Provided information:
====================

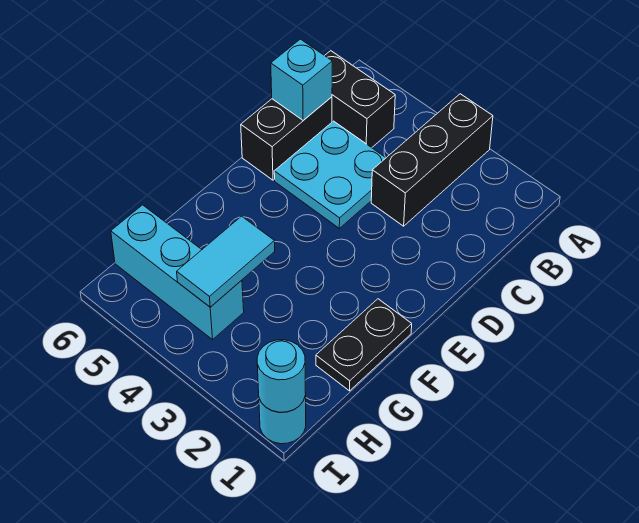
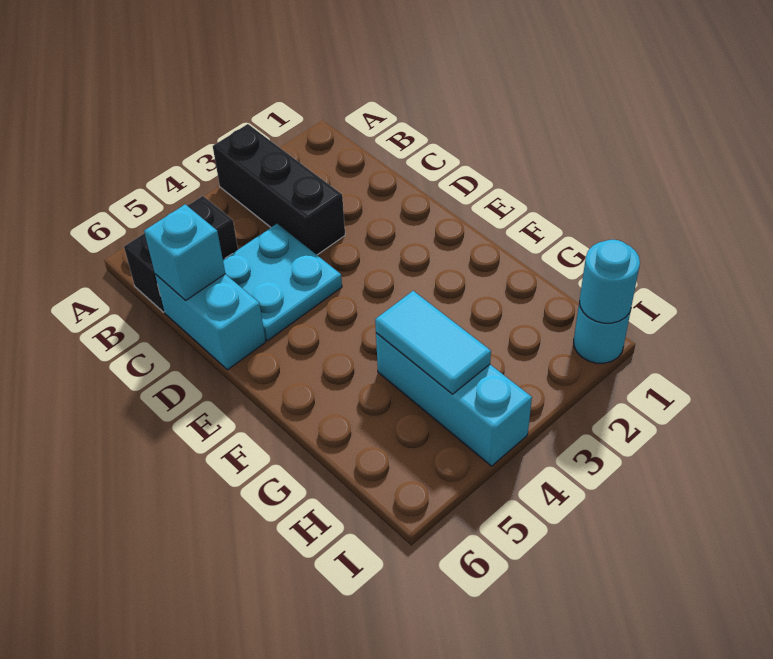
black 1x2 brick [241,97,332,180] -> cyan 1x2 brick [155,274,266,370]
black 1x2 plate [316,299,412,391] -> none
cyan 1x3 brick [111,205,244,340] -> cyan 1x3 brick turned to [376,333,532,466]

====================

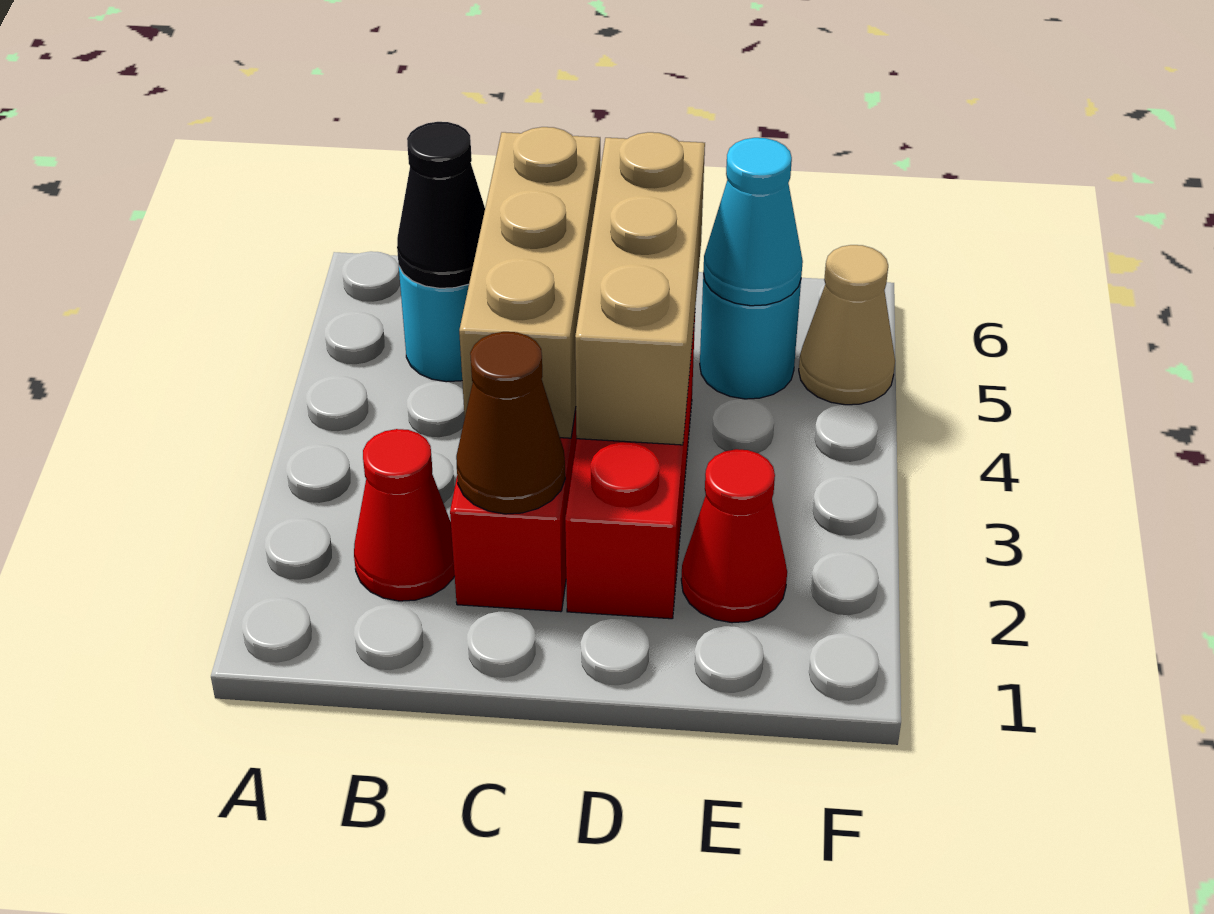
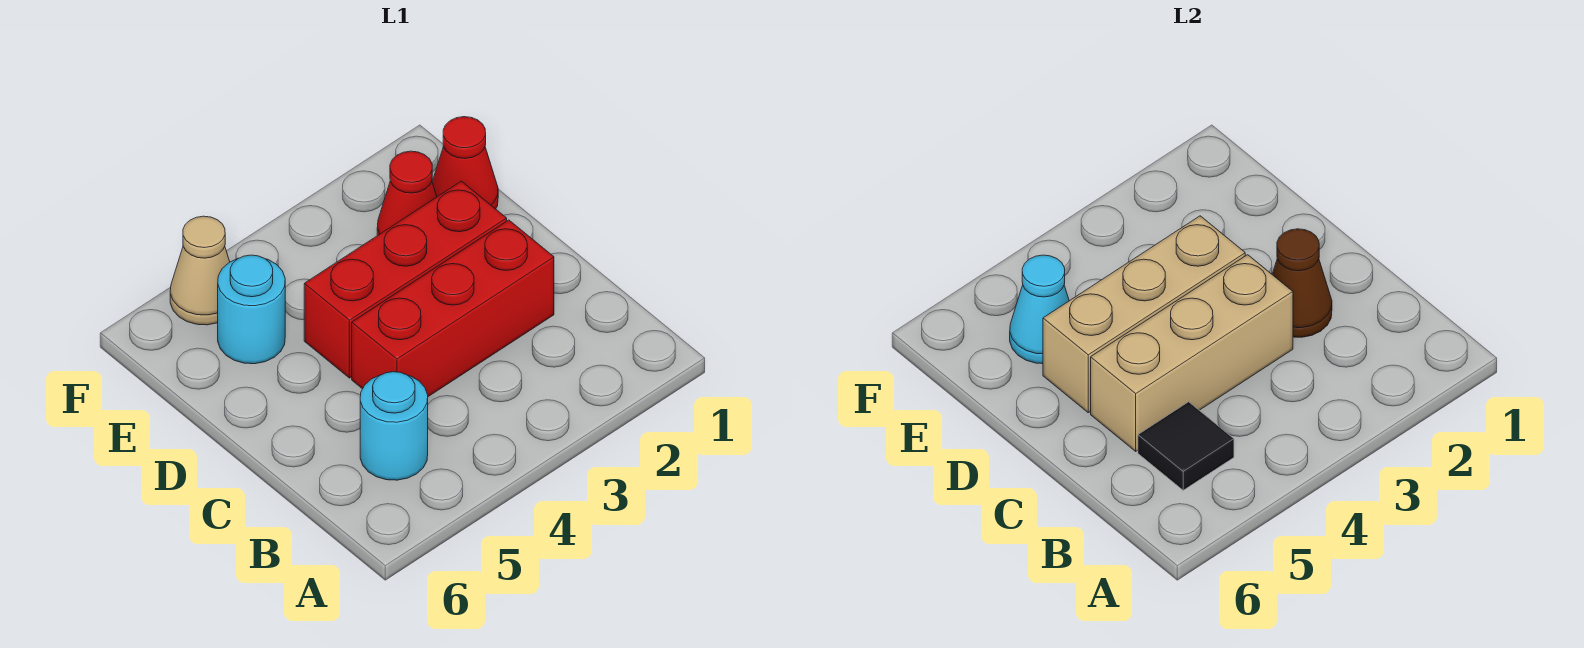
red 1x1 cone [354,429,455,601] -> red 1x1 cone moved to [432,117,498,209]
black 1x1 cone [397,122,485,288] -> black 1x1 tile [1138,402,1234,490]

====================

Instructions for the task:
Filter the material for the word "cyan" and copy each matching line.

Response box:
black 1x2 brick [241,97,332,180] -> cyan 1x2 brick [155,274,266,370]
cyan 1x3 brick [111,205,244,340] -> cyan 1x3 brick turned to [376,333,532,466]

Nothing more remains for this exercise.